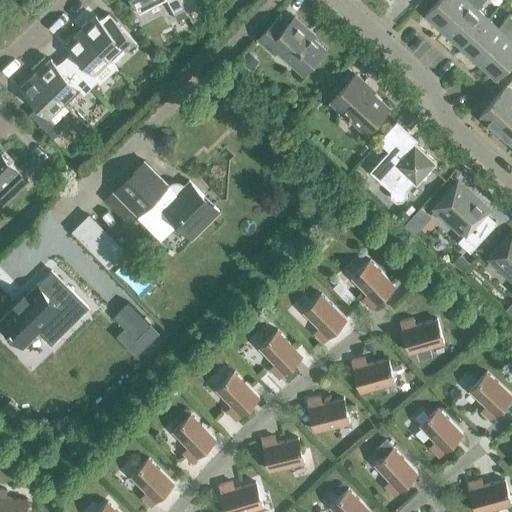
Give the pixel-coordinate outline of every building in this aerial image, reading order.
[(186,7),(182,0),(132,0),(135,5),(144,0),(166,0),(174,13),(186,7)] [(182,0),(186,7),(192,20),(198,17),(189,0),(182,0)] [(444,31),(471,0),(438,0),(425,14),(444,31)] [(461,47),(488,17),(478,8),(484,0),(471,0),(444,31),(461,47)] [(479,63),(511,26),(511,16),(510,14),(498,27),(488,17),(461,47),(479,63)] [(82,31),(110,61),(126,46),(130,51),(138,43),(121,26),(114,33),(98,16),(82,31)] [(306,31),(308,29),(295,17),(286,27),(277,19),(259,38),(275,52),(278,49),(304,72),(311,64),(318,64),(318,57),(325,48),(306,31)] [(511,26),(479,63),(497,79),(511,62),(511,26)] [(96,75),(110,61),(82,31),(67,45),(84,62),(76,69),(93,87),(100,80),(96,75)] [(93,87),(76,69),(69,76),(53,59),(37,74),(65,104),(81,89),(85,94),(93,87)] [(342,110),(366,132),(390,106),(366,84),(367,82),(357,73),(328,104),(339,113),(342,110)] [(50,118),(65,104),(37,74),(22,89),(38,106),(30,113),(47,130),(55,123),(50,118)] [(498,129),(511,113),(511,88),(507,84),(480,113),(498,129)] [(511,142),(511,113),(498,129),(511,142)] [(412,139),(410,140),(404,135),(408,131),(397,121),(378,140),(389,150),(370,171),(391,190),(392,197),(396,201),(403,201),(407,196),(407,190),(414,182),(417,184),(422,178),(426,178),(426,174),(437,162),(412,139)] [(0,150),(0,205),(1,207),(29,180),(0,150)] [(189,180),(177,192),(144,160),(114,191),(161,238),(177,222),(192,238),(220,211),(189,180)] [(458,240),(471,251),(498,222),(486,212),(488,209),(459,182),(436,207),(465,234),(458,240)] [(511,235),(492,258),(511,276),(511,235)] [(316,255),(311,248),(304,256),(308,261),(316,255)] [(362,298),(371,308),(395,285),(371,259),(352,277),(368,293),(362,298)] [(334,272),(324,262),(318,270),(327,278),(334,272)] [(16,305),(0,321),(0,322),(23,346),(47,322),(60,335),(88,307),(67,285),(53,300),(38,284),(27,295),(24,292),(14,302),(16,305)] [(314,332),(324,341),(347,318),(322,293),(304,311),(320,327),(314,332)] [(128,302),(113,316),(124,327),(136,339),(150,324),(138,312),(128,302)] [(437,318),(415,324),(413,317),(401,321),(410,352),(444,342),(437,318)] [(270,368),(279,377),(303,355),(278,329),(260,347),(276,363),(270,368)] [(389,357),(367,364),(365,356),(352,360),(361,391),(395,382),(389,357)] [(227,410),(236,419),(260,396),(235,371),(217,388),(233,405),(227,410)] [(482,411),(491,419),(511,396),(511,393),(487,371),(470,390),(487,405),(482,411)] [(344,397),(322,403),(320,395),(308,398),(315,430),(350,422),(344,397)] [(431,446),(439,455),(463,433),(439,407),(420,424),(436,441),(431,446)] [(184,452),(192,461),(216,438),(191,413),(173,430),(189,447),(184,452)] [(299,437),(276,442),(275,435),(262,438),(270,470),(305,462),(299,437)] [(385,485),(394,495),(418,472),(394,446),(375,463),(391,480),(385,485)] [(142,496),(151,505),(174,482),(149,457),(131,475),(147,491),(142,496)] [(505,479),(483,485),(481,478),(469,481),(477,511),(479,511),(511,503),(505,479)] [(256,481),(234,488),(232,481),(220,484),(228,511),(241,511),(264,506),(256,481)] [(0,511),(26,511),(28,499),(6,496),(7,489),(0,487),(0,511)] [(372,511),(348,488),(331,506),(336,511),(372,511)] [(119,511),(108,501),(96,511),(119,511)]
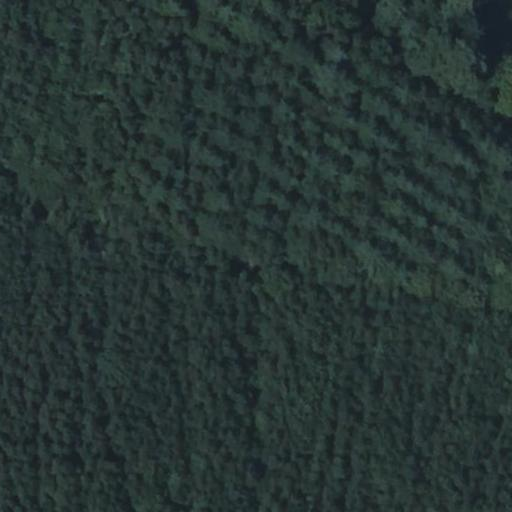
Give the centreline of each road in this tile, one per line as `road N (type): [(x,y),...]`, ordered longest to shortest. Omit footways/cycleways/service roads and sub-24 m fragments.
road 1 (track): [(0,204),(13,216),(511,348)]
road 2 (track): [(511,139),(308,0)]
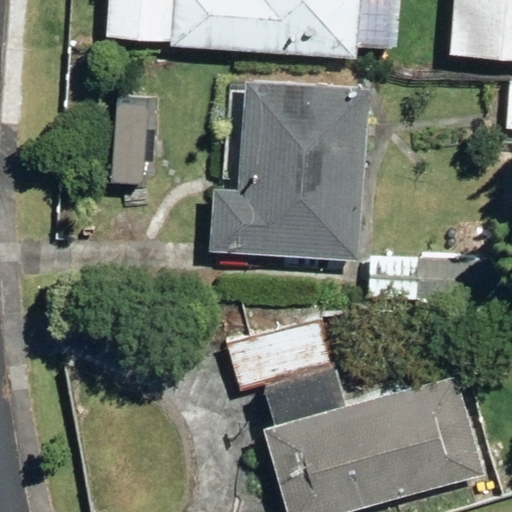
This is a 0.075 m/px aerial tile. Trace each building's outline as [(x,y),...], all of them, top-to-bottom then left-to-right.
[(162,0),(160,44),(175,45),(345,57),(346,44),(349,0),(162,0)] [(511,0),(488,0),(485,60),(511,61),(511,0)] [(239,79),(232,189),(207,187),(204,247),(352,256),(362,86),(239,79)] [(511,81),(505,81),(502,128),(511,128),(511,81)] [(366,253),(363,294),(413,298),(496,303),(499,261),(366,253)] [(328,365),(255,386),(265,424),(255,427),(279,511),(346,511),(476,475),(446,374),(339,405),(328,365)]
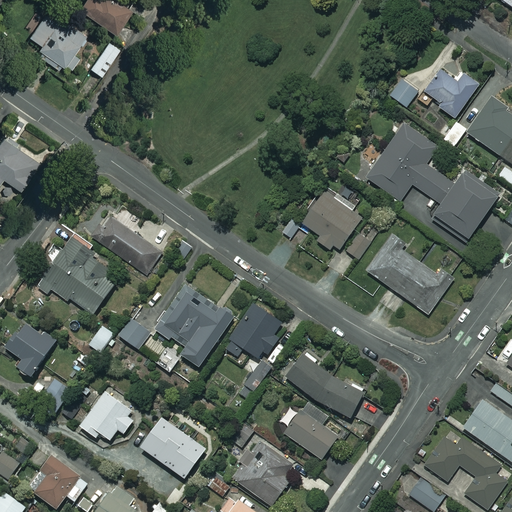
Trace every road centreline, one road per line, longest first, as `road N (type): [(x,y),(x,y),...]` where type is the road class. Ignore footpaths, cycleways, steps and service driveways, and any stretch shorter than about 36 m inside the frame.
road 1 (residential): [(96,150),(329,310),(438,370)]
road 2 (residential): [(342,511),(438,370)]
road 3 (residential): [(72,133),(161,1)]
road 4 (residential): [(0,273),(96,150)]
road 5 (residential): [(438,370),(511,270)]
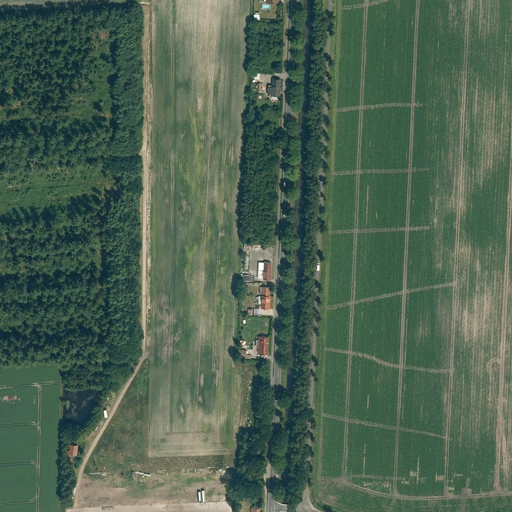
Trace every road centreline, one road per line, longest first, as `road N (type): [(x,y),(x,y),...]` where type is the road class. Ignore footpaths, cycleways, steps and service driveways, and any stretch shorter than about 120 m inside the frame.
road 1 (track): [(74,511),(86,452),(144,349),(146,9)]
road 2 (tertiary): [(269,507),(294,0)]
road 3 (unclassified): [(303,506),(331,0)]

==

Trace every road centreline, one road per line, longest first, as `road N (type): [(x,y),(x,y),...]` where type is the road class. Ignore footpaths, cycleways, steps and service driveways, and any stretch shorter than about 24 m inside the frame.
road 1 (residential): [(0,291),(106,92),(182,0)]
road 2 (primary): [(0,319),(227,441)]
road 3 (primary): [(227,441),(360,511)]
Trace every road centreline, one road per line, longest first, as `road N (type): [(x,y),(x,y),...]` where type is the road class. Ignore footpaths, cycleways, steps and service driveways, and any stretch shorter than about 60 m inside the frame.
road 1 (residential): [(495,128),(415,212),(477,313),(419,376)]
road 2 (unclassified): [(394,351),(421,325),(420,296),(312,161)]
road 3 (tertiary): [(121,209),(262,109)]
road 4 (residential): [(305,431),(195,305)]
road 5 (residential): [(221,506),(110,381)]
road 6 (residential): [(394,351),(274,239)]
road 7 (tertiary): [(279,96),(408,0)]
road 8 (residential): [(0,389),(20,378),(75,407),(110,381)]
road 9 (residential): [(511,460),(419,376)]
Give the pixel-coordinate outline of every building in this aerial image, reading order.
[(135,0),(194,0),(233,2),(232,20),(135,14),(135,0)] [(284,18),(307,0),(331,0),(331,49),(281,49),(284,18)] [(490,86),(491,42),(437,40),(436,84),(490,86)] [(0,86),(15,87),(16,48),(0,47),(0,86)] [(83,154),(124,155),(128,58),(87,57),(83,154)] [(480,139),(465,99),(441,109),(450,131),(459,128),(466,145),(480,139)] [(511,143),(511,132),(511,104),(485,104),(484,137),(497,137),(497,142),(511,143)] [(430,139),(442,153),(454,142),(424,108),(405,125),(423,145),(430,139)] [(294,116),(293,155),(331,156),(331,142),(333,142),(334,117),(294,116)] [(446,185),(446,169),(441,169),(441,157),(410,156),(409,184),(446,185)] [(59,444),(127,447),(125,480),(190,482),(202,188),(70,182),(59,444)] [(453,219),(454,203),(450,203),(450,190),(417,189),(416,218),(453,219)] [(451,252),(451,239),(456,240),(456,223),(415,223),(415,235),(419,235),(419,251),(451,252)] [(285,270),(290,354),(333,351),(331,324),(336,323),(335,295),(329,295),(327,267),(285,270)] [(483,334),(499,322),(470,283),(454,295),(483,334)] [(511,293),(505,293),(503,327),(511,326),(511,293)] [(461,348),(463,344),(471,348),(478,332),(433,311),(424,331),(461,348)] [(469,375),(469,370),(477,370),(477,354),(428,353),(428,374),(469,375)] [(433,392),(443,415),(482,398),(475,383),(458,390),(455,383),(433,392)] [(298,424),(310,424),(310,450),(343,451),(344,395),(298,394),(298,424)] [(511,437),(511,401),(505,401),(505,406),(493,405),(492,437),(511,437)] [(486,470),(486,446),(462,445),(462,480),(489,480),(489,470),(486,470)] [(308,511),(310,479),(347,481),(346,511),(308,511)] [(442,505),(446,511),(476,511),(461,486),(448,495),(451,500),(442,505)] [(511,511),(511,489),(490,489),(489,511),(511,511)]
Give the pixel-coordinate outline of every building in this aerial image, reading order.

* * *

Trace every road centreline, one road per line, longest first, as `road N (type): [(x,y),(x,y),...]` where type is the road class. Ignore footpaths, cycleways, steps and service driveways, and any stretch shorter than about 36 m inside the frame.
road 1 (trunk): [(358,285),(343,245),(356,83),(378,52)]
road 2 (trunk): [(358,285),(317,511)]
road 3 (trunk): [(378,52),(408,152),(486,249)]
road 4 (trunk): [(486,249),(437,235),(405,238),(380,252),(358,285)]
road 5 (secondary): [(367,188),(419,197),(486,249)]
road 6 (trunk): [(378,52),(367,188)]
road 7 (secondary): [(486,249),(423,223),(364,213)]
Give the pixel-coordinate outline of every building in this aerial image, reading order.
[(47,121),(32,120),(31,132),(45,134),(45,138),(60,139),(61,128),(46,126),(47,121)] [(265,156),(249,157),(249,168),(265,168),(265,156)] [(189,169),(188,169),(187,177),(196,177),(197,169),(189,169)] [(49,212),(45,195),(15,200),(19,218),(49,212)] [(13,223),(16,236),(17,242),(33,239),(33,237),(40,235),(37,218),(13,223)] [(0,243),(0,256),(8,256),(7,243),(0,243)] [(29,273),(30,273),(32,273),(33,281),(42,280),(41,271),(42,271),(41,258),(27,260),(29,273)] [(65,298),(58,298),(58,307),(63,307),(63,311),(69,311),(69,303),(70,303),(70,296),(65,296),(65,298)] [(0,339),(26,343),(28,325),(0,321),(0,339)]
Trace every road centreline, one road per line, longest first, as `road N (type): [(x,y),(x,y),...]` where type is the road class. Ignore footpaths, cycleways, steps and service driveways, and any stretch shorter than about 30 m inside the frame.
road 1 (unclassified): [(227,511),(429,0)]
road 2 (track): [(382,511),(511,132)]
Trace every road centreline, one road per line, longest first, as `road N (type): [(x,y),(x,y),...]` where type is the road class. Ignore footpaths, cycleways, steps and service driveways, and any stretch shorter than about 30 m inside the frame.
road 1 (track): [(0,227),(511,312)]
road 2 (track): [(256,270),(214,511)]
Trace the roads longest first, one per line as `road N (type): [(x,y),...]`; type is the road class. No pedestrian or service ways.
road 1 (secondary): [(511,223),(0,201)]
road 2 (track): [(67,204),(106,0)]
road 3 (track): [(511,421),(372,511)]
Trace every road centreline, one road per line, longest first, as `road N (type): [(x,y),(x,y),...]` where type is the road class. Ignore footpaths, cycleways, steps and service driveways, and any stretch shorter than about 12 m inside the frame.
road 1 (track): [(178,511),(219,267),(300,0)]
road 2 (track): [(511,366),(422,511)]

(GIVEN INSTRUCTION): Quote the rows above word for word. Begin at the line that contains "Trace the roads" and stop after the line that contains "road 3 (track): [(511,421),(372,511)]".

(RESPONSE TO THIS EXERCISE):
Trace the roads longest first, one per line as `road N (type): [(x,y),...]`; type is the road class. No pedestrian or service ways.
road 1 (secondary): [(511,223),(0,201)]
road 2 (track): [(67,204),(106,0)]
road 3 (track): [(511,421),(372,511)]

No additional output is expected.